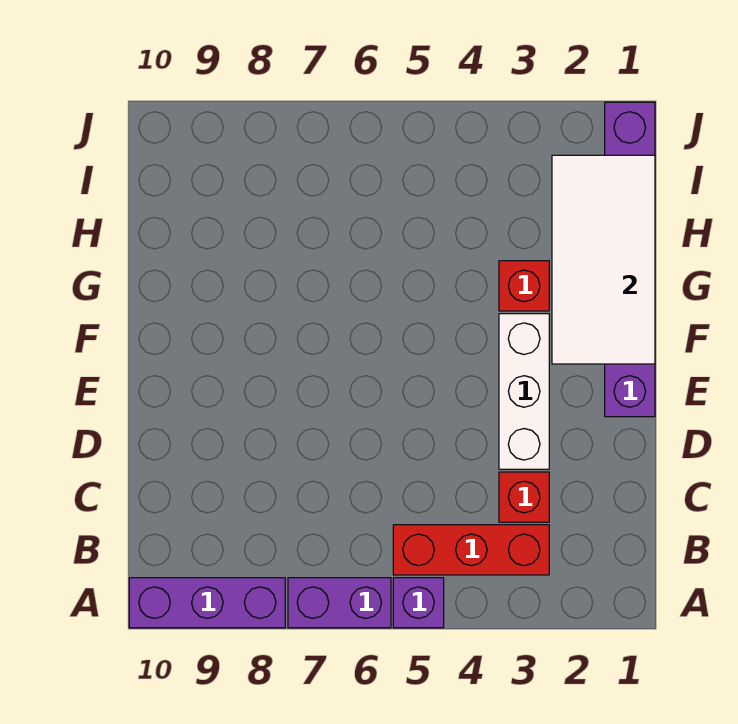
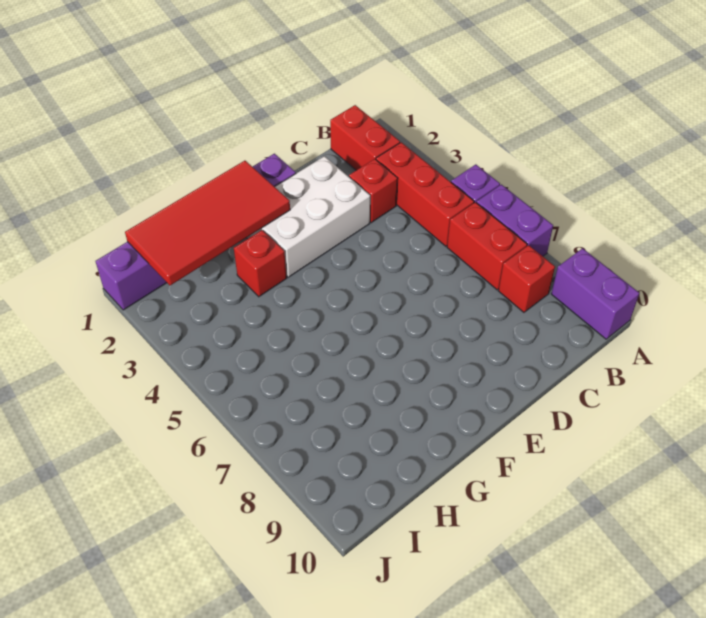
purple brick A8:A10 level 1 -> purple brick A9:A10 level 1
none -> red brick B1:B2 level 1
none -> red brick B6:B7 level 1
none -> red brick B8 level 1
white brick D3:F3 level 1 -> white brick D2:F3 level 1
white tile F1:I2 level 2 -> red tile F1:I2 level 2

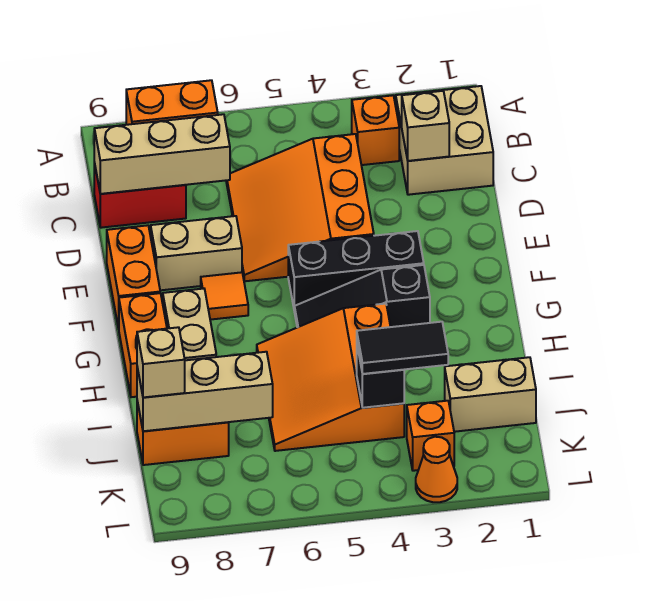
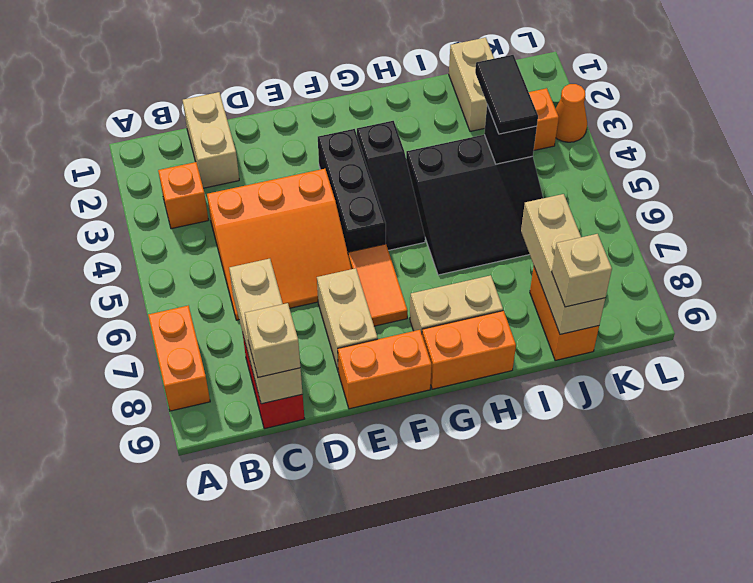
tan brick B1:C2 level 1 -> tan brick C1:C2 level 1
tan brick C2 level 2 -> tan brick C9 level 3
orange tile F7 level 1 -> orange tile F6:F7 level 1
orange slope H4:J6 level 1 top 4 -> black slope H4:J6 level 1 top 4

__Action item__: From the first record to the last, copy everything exactly except the pictures.

__Written response__:
purple brick A8:A10 level 1 -> purple brick A9:A10 level 1
none -> red brick B1:B2 level 1
none -> red brick B6:B7 level 1
none -> red brick B8 level 1
white brick D3:F3 level 1 -> white brick D2:F3 level 1
white tile F1:I2 level 2 -> red tile F1:I2 level 2

tan brick B1:C2 level 1 -> tan brick C1:C2 level 1
tan brick C2 level 2 -> tan brick C9 level 3
orange tile F7 level 1 -> orange tile F6:F7 level 1
orange slope H4:J6 level 1 top 4 -> black slope H4:J6 level 1 top 4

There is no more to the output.